• [ASSIGNED TASK]: Having located "none -> pink round brick G8 level 3", write out its line and the remaining lines of the material exactly, the last one included, but not the pictures.
'''
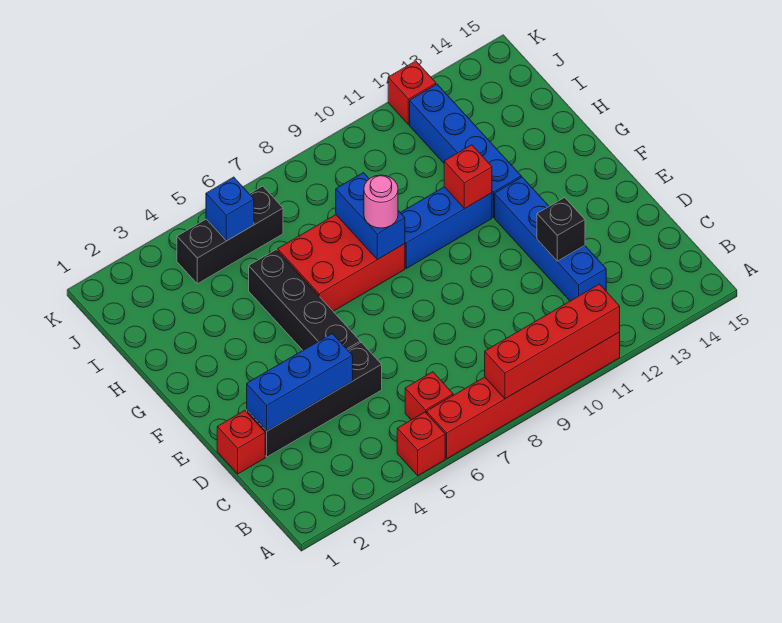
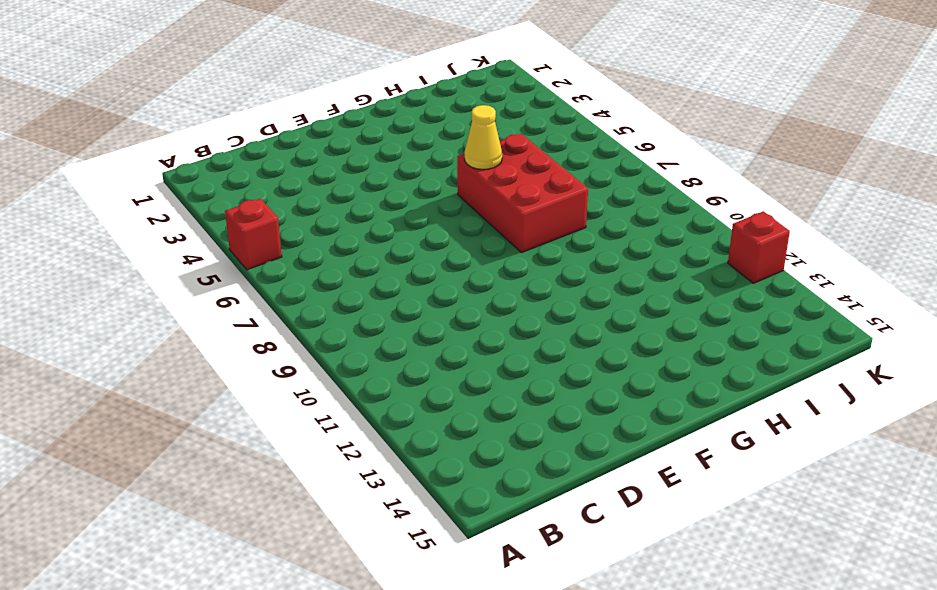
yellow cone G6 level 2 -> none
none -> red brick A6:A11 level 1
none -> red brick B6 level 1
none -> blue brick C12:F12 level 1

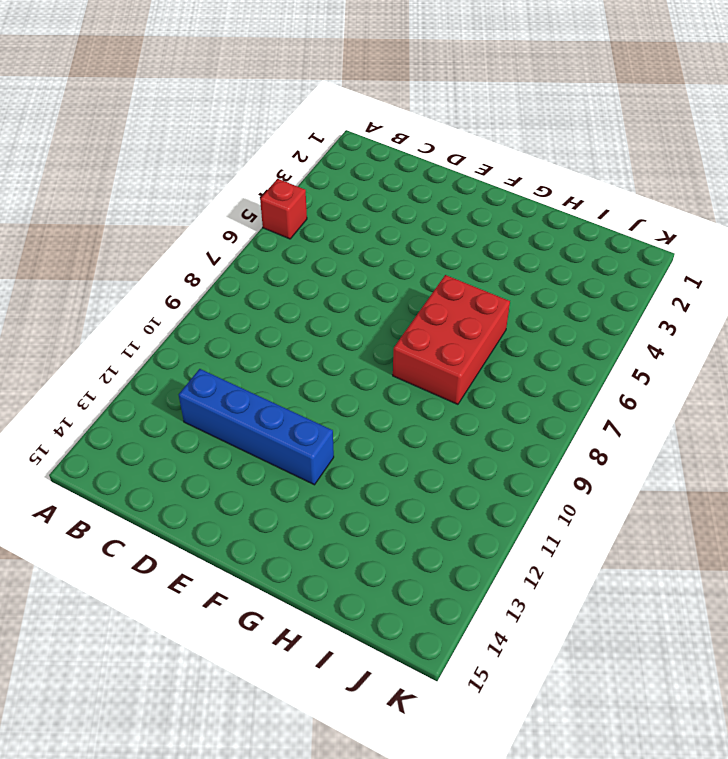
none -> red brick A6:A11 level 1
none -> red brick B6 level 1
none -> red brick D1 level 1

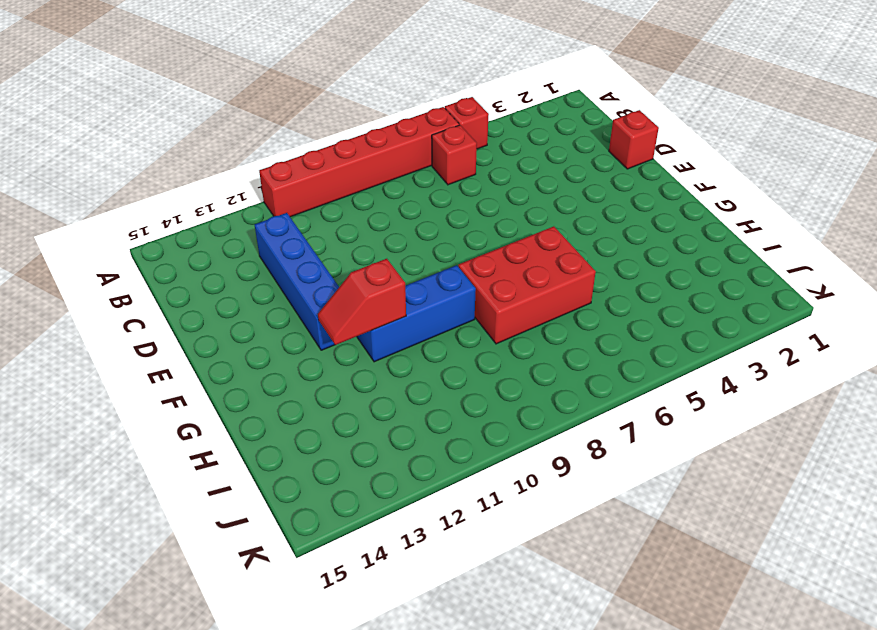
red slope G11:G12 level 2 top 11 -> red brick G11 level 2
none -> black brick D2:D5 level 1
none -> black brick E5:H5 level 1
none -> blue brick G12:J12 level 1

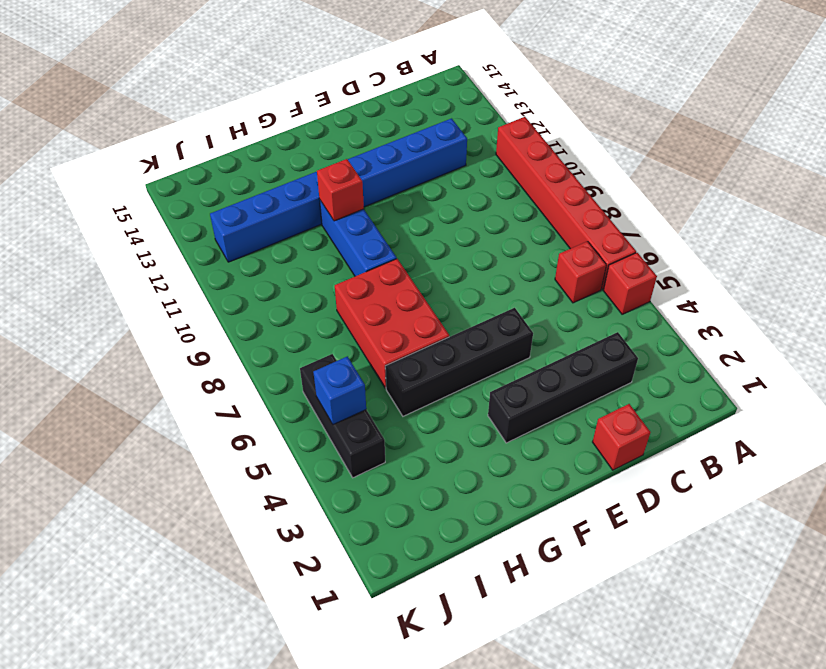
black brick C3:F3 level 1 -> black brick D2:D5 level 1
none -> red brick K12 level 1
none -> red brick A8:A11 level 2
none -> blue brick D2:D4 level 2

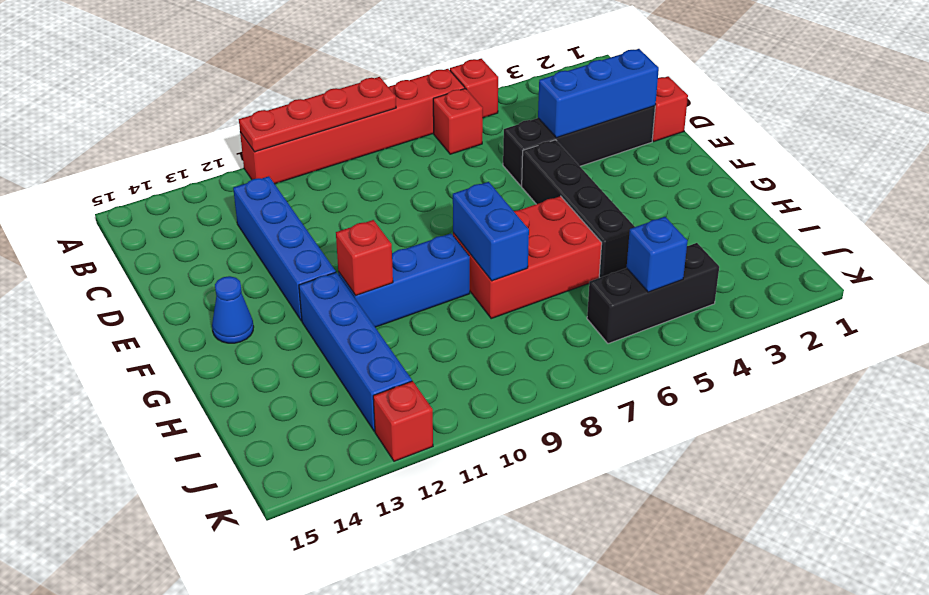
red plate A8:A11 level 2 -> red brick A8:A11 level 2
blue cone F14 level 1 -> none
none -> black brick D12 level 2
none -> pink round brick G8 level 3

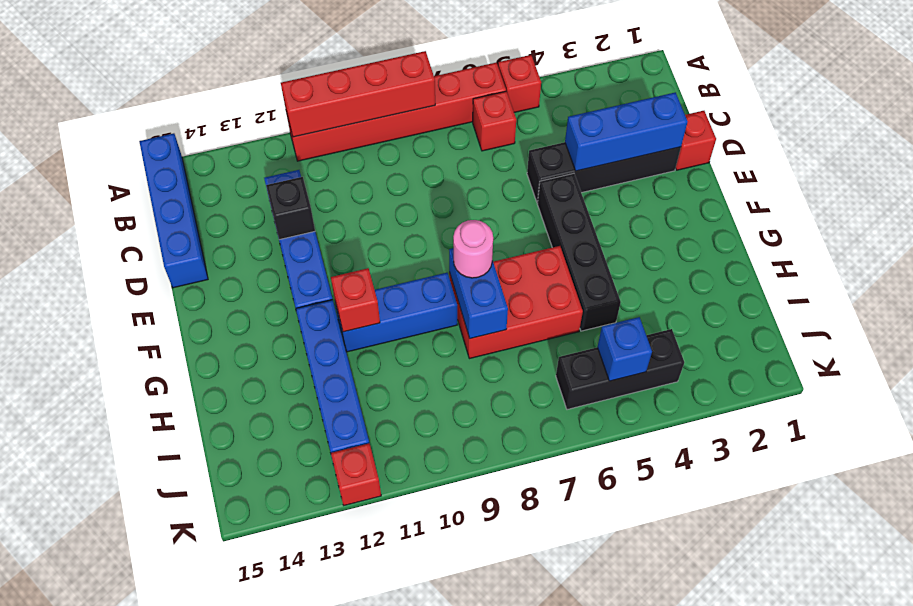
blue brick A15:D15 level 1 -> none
'''
• [SOLUTION]:
none -> pink round brick G8 level 3

blue brick A15:D15 level 1 -> none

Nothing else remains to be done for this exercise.